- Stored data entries
<<<<

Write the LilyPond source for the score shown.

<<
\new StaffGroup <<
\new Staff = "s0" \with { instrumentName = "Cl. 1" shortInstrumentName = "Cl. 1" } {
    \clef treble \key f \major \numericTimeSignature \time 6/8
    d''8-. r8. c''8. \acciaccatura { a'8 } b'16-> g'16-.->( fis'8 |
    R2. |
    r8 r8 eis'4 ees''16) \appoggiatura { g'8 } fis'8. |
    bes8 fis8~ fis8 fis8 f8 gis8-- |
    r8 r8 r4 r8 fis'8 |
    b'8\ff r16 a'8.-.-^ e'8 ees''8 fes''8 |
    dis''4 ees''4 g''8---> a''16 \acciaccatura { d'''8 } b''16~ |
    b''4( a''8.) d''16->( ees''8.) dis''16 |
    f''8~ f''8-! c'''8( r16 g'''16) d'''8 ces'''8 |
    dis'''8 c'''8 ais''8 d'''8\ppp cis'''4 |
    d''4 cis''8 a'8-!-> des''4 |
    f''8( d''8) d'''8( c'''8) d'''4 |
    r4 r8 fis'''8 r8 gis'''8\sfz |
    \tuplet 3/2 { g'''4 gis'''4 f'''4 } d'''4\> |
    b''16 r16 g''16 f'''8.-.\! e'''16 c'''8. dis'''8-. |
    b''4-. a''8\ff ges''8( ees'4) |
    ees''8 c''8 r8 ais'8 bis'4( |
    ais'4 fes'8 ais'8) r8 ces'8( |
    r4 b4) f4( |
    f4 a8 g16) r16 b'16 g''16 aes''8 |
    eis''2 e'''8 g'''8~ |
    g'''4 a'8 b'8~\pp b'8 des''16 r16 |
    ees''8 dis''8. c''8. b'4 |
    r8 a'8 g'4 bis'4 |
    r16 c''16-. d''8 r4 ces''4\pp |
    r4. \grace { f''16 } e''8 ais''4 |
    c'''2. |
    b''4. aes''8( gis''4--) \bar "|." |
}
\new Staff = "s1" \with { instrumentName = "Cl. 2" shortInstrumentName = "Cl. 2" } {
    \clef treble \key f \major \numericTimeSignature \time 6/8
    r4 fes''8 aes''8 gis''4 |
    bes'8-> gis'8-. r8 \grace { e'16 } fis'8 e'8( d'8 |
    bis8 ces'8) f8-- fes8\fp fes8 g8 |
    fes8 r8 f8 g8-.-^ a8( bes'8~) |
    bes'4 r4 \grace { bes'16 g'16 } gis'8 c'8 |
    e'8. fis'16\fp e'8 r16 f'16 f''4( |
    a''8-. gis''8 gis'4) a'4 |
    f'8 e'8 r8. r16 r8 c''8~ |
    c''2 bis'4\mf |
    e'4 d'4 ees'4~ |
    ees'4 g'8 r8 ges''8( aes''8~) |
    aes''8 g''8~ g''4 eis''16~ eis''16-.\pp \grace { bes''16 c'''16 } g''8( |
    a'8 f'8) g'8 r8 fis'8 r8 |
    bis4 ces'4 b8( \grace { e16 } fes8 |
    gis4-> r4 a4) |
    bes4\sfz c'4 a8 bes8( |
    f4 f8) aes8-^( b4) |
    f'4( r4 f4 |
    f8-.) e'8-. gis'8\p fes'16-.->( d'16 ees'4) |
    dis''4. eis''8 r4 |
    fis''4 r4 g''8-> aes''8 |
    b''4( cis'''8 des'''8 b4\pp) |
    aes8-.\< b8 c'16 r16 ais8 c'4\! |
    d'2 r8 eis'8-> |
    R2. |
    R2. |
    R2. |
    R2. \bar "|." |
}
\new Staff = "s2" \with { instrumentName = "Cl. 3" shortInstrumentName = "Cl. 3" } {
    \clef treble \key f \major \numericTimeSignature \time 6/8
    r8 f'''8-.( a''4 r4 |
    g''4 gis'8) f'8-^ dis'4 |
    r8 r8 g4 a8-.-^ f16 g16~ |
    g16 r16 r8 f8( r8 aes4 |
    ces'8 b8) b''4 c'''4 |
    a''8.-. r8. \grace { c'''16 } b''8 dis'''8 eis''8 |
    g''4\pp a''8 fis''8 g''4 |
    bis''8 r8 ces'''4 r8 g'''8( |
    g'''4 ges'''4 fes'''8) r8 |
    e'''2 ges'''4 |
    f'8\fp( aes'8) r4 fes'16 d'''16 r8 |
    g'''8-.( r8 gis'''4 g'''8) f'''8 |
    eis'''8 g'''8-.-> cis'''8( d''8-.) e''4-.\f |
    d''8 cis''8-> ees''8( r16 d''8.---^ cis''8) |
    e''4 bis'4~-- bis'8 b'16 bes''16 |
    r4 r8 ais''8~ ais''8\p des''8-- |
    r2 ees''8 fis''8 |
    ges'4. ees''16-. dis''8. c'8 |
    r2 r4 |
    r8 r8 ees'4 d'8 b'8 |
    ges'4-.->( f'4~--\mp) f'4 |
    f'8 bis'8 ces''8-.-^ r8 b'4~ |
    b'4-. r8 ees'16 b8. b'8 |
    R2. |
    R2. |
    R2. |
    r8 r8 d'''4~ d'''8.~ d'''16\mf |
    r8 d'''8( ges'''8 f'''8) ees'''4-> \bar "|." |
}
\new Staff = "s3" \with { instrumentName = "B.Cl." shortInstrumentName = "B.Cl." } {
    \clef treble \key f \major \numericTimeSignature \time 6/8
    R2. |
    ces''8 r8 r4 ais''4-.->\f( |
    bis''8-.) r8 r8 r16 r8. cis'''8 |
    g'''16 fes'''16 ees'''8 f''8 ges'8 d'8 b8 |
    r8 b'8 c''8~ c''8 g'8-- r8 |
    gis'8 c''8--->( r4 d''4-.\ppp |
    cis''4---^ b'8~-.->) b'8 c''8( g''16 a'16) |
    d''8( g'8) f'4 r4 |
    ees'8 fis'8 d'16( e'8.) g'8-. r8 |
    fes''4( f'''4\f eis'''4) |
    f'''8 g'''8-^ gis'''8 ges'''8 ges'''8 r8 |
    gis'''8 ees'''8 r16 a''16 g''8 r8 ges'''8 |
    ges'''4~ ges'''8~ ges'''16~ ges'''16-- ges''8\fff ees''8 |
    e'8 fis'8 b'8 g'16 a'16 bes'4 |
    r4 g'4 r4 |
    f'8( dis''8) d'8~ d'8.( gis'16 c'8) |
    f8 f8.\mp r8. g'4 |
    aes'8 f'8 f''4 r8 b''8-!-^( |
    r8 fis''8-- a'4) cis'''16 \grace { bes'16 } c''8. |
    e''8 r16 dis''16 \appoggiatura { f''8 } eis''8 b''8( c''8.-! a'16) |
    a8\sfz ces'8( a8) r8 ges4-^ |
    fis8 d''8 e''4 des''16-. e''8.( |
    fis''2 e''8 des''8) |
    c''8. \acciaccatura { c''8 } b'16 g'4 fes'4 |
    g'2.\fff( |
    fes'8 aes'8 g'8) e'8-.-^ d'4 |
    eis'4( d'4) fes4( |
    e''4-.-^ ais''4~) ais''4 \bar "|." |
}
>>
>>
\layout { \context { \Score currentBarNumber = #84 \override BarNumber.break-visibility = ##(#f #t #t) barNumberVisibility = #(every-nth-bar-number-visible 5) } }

>>>>

- OBJECTIVE
Pull out every line of the data above that contains the string "acciaccatura", matching case exactly.

- OUTPUT FOR THIS EXERCISE
    d''8-. r8. c''8. \acciaccatura { a'8 } b'16-> g'16-.->( fis'8 |
    dis''4 ees''4 g''8---> a''16 \acciaccatura { d'''8 } b''16~ |
    c''8. \acciaccatura { c''8 } b'16 g'4 fes'4 |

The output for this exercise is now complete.